[Stored dataset items]

================================

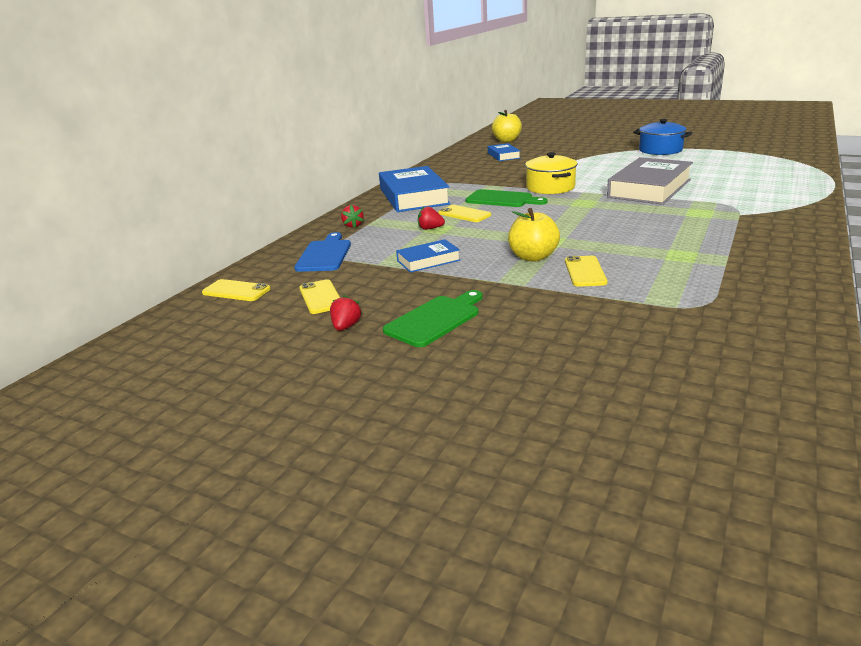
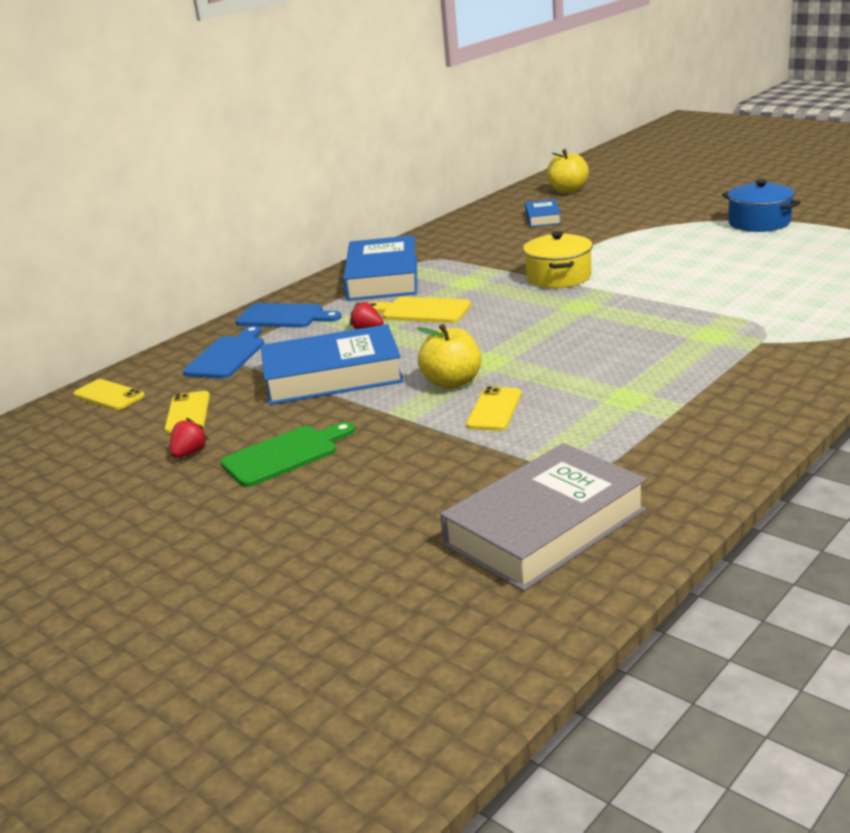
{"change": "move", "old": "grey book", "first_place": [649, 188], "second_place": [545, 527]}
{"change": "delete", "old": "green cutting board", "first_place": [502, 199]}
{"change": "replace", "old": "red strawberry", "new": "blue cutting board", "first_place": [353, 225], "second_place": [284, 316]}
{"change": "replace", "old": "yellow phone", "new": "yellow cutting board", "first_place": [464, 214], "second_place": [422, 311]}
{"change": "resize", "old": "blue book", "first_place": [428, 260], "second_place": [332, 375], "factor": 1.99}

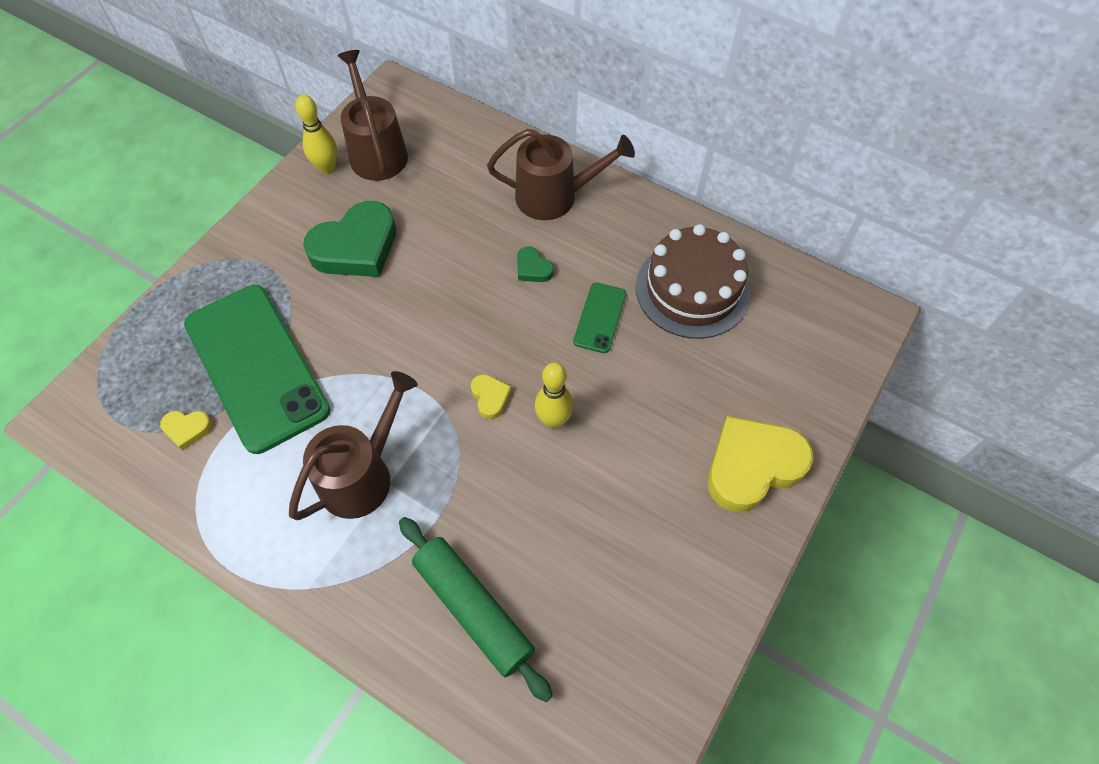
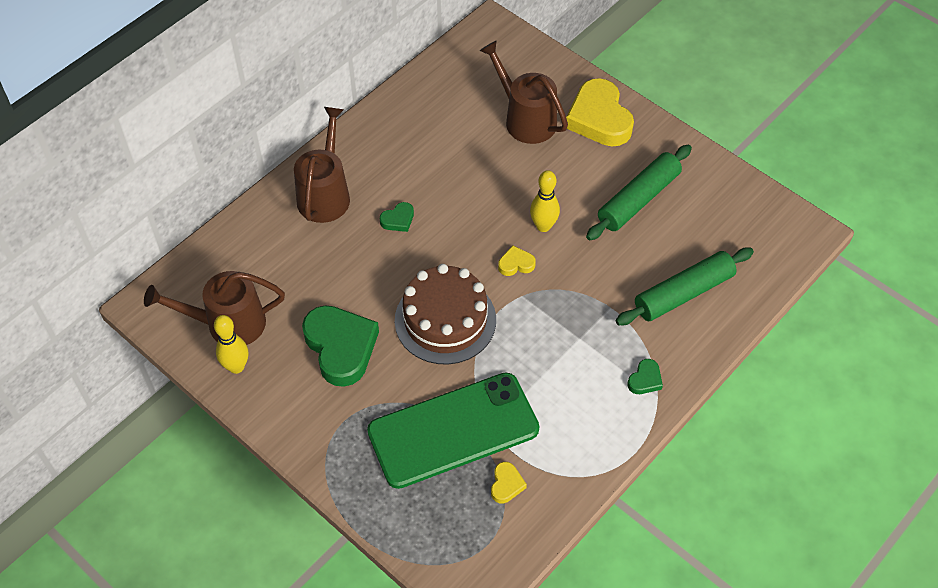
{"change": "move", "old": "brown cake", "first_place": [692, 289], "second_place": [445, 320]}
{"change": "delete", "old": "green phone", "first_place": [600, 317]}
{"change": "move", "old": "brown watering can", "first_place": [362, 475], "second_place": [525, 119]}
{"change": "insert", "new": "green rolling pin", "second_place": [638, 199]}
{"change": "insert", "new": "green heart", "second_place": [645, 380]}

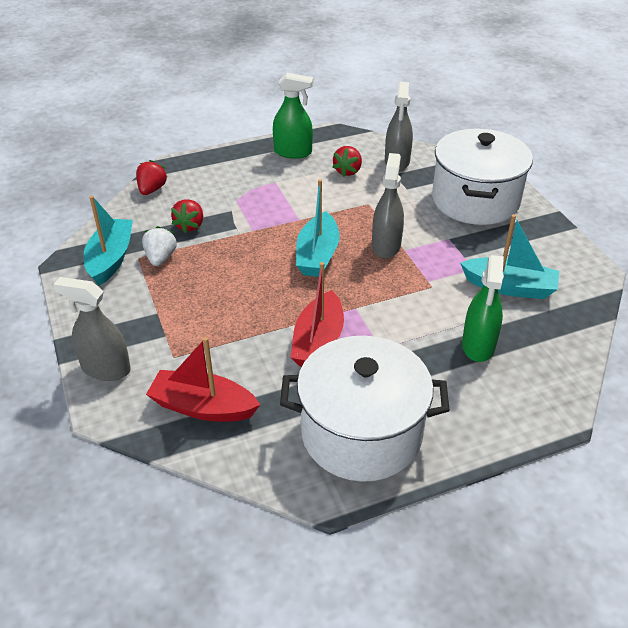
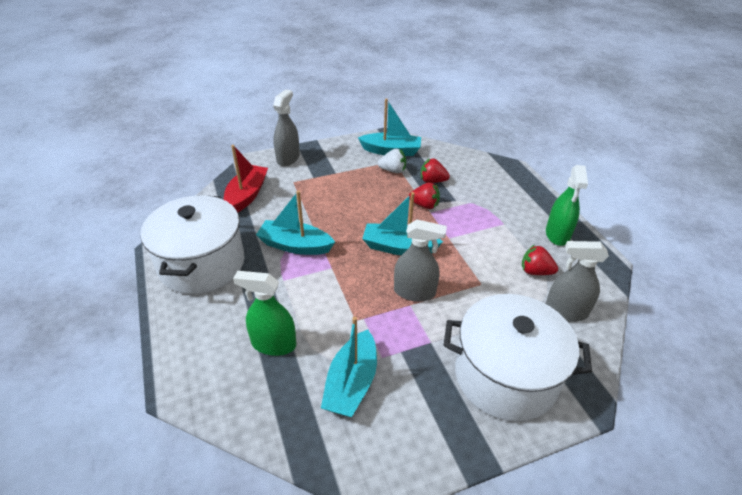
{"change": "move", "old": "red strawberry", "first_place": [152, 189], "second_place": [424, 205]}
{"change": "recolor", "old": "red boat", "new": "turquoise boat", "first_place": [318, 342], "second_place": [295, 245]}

================================

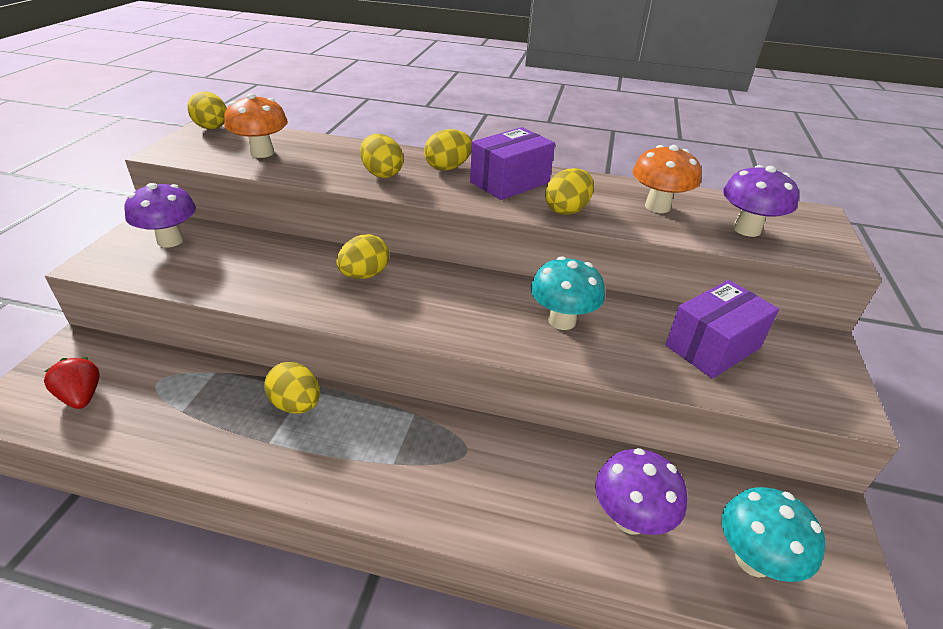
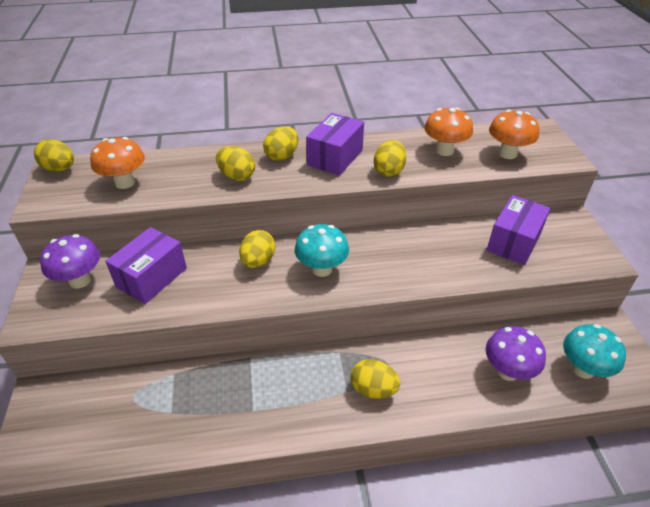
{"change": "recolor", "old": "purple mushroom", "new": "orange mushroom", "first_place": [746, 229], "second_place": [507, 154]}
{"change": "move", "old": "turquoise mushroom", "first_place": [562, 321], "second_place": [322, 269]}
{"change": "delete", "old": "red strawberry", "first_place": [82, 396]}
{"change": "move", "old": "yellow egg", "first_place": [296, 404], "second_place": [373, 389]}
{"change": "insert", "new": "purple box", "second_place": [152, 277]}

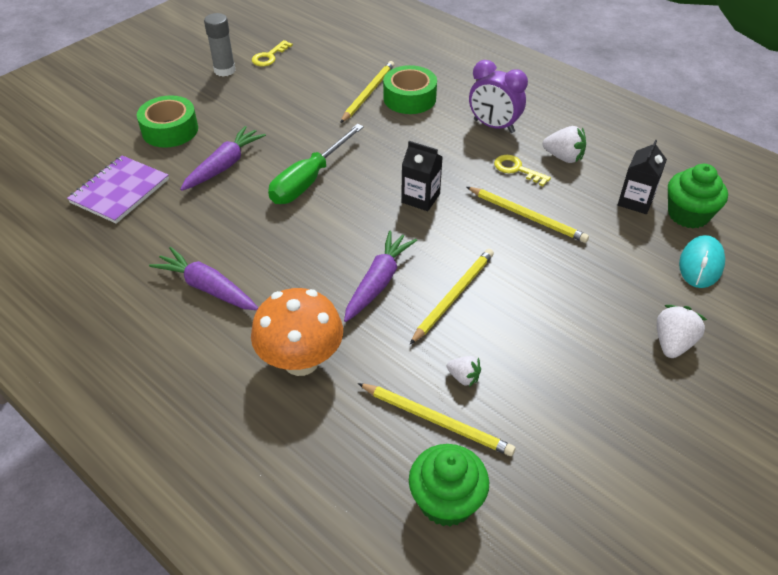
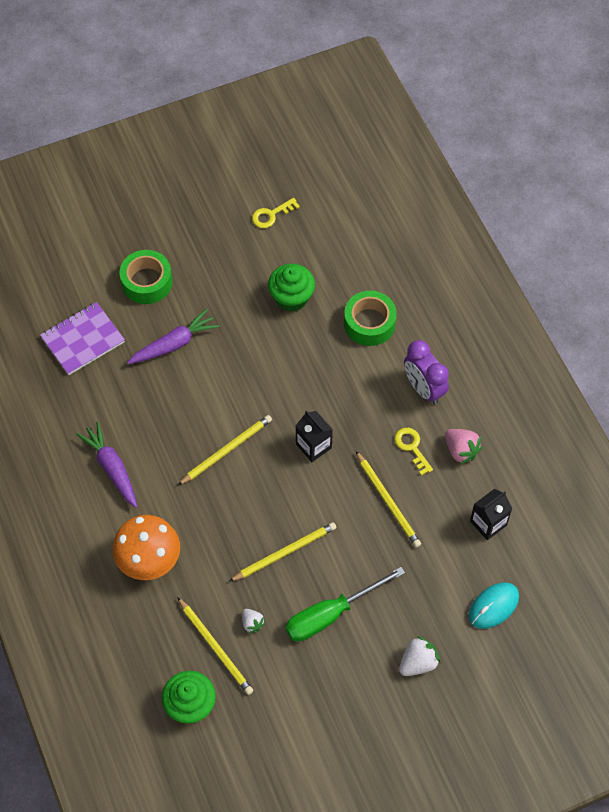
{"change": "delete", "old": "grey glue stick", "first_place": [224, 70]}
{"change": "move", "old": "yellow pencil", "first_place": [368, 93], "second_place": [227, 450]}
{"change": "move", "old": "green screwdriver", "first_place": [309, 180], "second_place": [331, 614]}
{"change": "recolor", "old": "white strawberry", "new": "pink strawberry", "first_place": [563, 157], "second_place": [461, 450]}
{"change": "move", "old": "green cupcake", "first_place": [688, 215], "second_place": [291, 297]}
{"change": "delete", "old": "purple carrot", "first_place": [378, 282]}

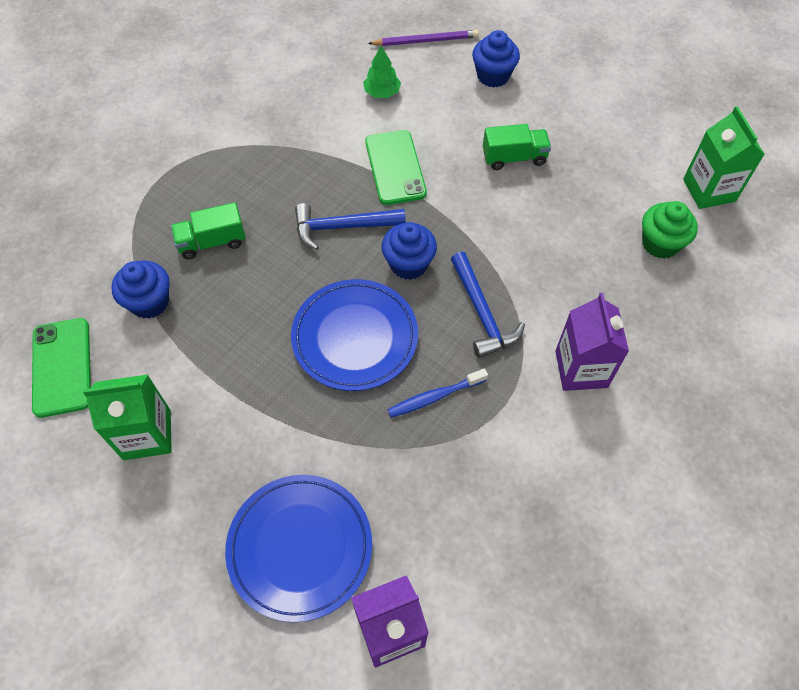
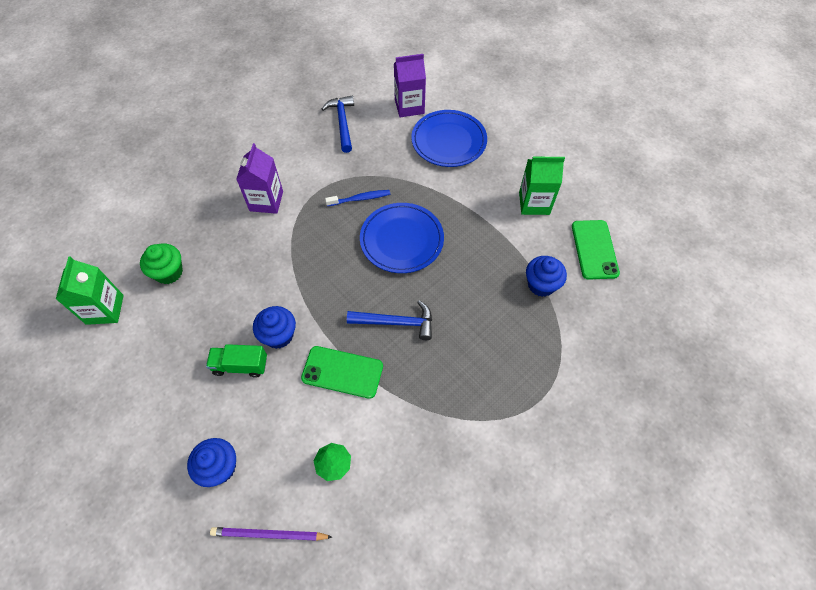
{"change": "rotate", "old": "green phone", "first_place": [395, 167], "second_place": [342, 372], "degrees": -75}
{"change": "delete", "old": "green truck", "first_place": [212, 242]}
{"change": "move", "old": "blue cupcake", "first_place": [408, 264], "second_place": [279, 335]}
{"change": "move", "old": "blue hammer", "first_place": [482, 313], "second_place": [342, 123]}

================================

» **Activity**
In the entries above, find each line containing the string "cutting" and copy it.

» **Completed exercise**
{"change": "delete", "old": "green cutting board", "first_place": [502, 199]}
{"change": "replace", "old": "red strawberry", "new": "blue cutting board", "first_place": [353, 225], "second_place": [284, 316]}
{"change": "replace", "old": "yellow phone", "new": "yellow cutting board", "first_place": [464, 214], "second_place": [422, 311]}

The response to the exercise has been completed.